The data:

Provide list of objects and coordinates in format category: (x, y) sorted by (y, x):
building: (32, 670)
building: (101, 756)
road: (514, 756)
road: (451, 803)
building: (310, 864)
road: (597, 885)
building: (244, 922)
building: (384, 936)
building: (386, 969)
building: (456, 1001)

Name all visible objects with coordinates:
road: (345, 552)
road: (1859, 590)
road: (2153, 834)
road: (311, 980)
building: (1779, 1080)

Task goal:
Output the entire listing exactly, including each line.

The completed task:
Provide list of objects and coordinates in format category: (x, y) sorted by (y, x):
building: (32, 670)
building: (101, 756)
road: (514, 756)
road: (451, 803)
building: (310, 864)
road: (597, 885)
building: (244, 922)
building: (384, 936)
building: (386, 969)
building: (456, 1001)

Name all visible objects with coordinates:
road: (345, 552)
road: (1859, 590)
road: (2153, 834)
road: (311, 980)
building: (1779, 1080)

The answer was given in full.